Stored items from a collection
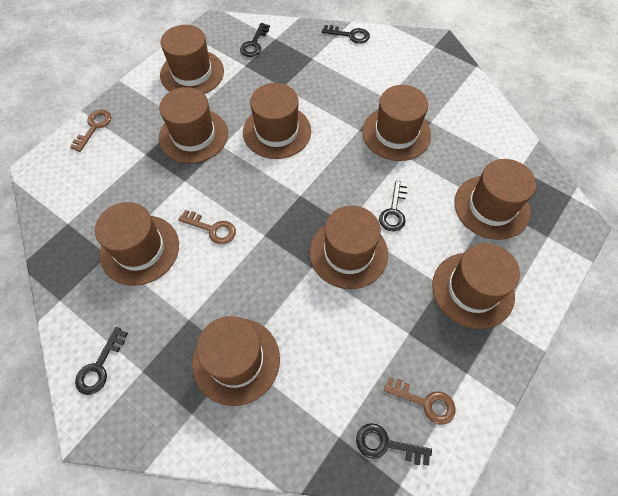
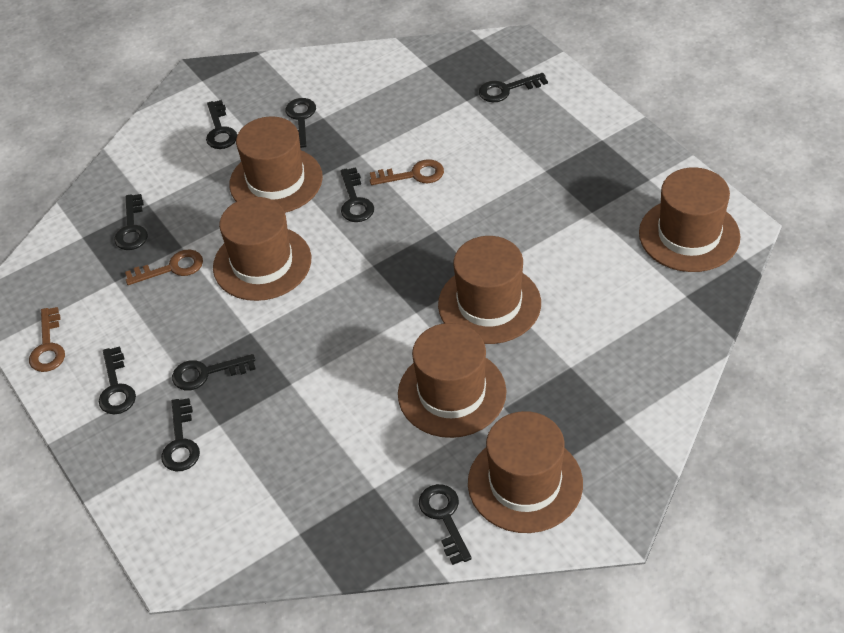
black key: 5 -> 9
brown hat: 9 -> 6

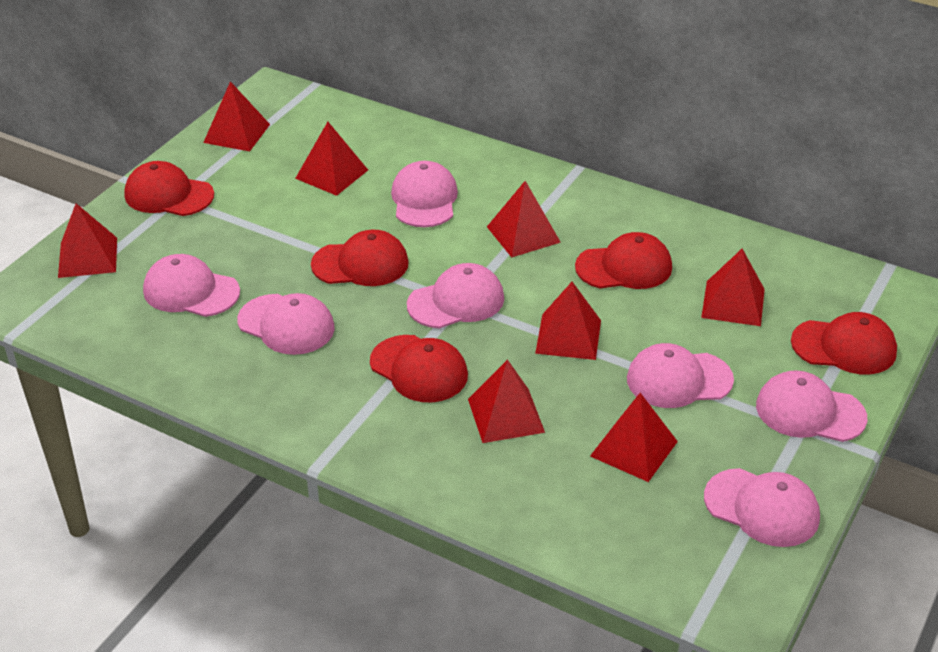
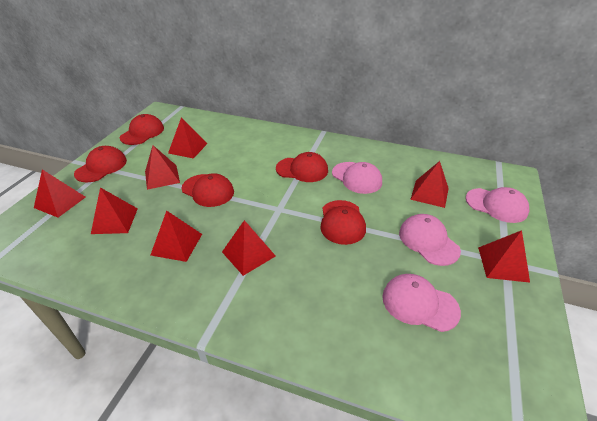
pink cap: 7 -> 4

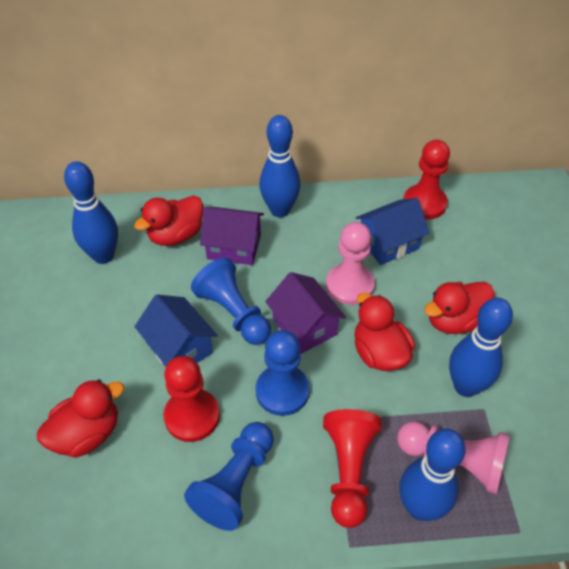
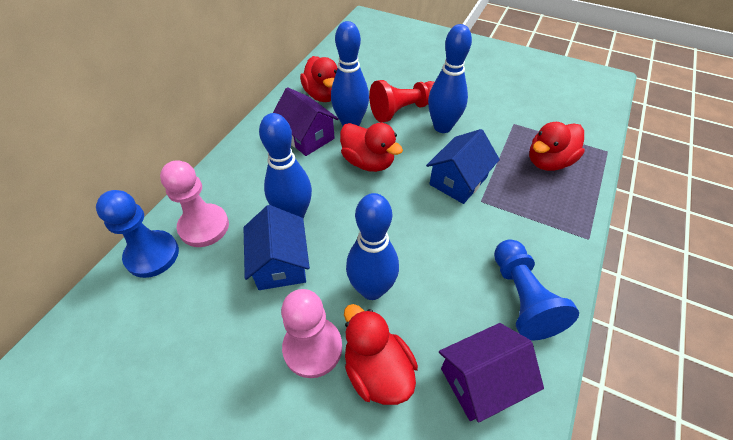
blue pawn: 3 -> 2
red pawn: 3 -> 1

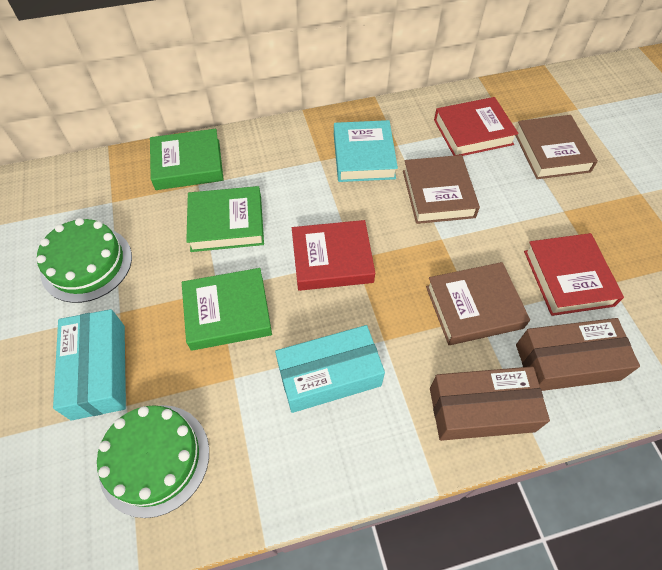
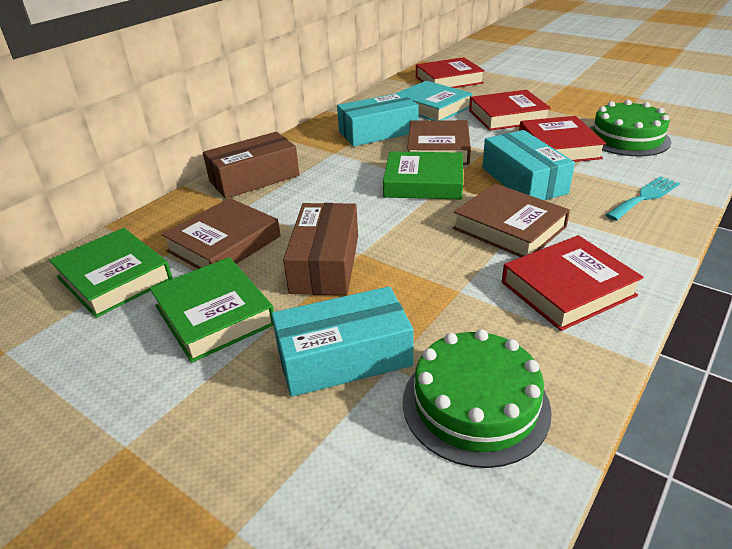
red book: 3 -> 4
turquoise box: 2 -> 3
turquoise fork: 0 -> 1

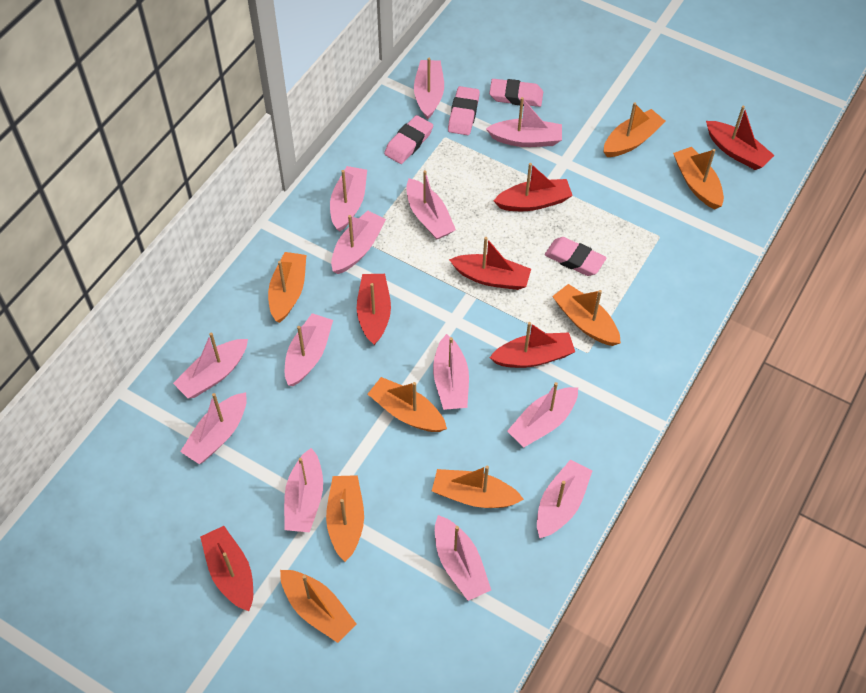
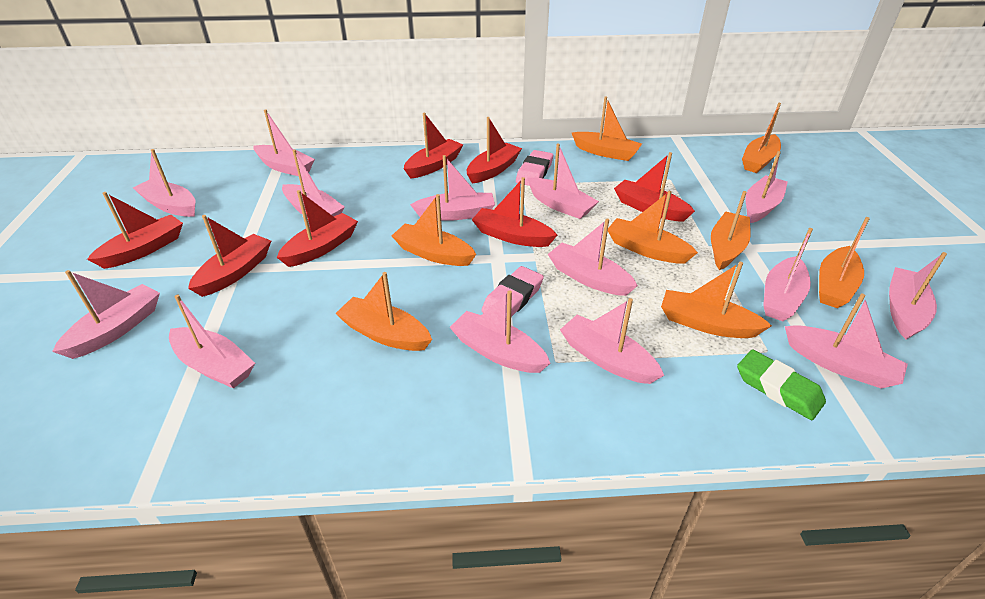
green eraser: 0 -> 1
pink boat: 13 -> 14
pink eraser: 4 -> 2
red boat: 6 -> 7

◆ **Exercise prompt**: Reproduce exactly and only the lines from the "brown hat: 9 -> 6" line to the last line of the records above. Do not carry over any pictures.

◆ **Task response**:
brown hat: 9 -> 6

pink cap: 7 -> 4

blue pawn: 3 -> 2
red pawn: 3 -> 1

red book: 3 -> 4
turquoise box: 2 -> 3
turquoise fork: 0 -> 1

green eraser: 0 -> 1
pink boat: 13 -> 14
pink eraser: 4 -> 2
red boat: 6 -> 7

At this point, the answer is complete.